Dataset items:
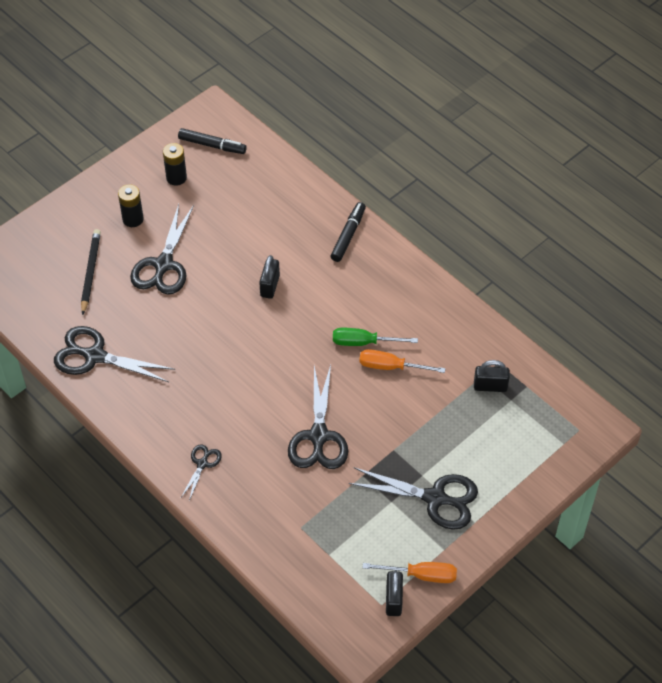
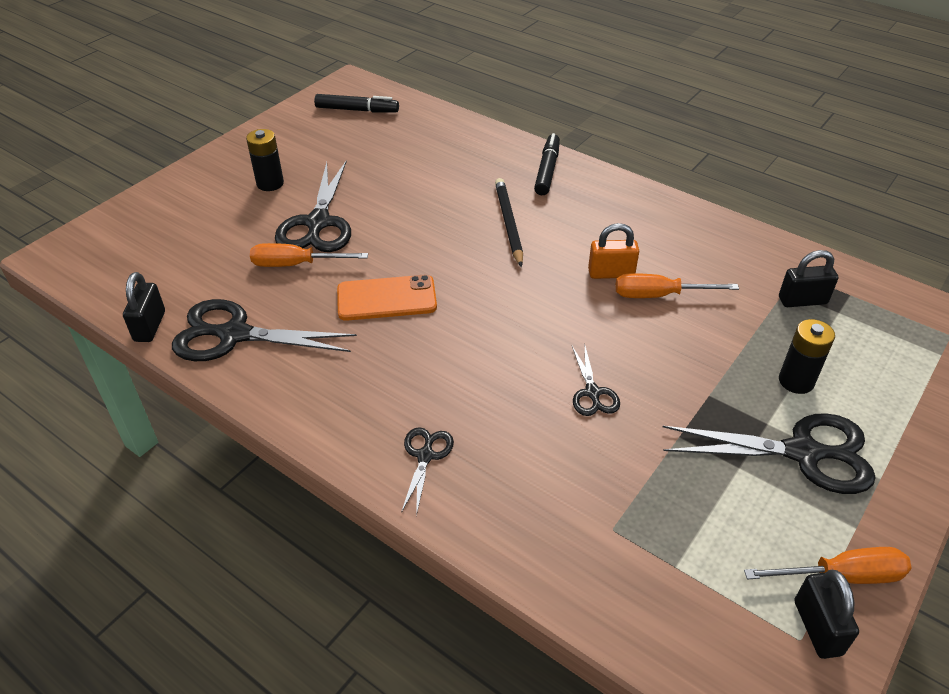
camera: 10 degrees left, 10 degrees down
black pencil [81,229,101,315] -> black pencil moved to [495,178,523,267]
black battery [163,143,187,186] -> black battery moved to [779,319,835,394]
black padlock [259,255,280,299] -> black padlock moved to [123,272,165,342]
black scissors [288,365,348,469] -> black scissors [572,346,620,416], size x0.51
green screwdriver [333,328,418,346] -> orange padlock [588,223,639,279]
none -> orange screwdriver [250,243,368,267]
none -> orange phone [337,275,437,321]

### Task to complete
Work through the data line by line and state how many lines have the string "screwdriver"; add nothing else.

### Your response
2